Content starts

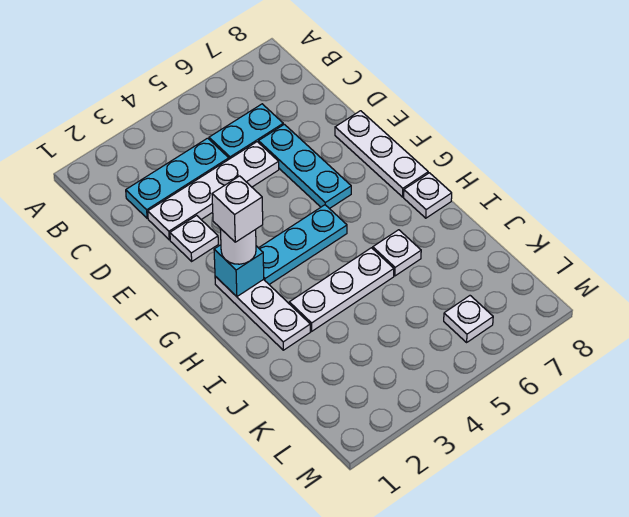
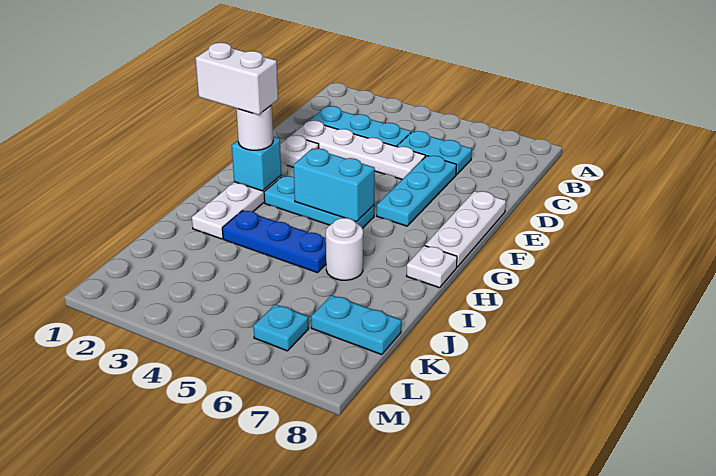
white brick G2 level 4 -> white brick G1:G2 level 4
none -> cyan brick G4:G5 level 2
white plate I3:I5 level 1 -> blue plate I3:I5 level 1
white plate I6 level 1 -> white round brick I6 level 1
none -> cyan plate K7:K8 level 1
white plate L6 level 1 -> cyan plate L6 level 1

Content ends

Problem statement: Write out all of the records above. Keep them exact and leave out the pictures.

Result:
white brick G2 level 4 -> white brick G1:G2 level 4
none -> cyan brick G4:G5 level 2
white plate I3:I5 level 1 -> blue plate I3:I5 level 1
white plate I6 level 1 -> white round brick I6 level 1
none -> cyan plate K7:K8 level 1
white plate L6 level 1 -> cyan plate L6 level 1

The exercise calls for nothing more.